Available data.
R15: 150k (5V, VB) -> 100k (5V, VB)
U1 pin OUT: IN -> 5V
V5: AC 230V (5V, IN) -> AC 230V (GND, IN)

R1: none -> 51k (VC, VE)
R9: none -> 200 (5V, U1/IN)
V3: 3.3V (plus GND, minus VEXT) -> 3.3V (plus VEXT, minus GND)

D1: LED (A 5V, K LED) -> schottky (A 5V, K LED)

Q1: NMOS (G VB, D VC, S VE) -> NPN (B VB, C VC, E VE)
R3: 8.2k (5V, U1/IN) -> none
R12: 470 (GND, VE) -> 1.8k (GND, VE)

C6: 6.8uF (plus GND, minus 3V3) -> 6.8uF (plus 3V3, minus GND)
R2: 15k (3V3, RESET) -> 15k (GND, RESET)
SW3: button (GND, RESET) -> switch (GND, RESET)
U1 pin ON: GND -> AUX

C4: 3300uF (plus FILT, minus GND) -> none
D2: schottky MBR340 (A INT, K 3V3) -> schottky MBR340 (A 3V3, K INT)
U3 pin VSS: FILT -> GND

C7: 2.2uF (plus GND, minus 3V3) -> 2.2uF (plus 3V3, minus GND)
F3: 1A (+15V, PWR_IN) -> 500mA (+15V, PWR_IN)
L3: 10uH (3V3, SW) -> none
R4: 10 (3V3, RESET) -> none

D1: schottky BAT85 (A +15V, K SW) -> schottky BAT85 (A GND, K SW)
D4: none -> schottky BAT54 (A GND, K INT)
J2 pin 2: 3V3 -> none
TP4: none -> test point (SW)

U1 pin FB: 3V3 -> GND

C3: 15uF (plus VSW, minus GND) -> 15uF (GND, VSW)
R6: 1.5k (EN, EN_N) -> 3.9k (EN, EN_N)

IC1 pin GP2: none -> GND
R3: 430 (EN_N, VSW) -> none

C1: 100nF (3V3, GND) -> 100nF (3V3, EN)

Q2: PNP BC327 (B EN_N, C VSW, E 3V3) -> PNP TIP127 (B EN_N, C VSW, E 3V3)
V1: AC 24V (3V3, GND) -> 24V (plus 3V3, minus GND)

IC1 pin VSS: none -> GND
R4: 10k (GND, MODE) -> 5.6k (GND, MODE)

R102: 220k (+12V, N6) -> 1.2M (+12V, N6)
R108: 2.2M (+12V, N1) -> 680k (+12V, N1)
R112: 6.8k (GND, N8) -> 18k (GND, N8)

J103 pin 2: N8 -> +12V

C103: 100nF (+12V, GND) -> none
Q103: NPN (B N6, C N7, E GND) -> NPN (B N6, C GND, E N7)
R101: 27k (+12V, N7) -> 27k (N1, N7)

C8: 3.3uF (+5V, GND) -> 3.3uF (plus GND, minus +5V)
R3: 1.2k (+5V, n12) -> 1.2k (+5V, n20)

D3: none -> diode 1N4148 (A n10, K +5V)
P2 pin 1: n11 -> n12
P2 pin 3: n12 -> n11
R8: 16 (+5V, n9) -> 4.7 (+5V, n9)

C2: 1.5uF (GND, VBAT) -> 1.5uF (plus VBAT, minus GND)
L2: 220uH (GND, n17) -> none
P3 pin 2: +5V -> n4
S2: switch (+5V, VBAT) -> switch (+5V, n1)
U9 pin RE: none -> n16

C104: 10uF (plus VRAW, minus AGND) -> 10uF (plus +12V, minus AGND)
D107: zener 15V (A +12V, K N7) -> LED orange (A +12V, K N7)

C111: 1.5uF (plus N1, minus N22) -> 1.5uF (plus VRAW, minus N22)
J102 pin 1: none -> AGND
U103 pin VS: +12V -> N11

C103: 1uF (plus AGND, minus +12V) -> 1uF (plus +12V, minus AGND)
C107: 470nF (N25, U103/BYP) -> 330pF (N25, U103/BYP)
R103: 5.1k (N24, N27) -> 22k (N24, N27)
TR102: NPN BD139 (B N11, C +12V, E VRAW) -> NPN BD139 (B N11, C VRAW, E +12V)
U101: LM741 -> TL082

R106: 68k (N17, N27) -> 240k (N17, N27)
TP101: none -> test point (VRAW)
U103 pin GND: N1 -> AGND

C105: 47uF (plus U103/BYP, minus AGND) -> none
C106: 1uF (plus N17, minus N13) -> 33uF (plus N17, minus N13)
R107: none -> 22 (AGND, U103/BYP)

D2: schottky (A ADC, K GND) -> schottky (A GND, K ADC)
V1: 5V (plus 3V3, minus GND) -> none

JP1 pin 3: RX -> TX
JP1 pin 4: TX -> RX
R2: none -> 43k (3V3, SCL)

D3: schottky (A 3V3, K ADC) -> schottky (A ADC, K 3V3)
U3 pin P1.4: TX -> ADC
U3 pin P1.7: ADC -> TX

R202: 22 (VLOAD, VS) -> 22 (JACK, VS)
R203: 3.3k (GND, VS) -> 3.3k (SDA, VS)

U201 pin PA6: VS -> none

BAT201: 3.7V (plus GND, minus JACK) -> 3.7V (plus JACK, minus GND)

Assignment.
If a line of the material contains the word "JACK", pick it out and copy it.

Result for this exercise.
R202: 22 (VLOAD, VS) -> 22 (JACK, VS)
BAT201: 3.7V (plus GND, minus JACK) -> 3.7V (plus JACK, minus GND)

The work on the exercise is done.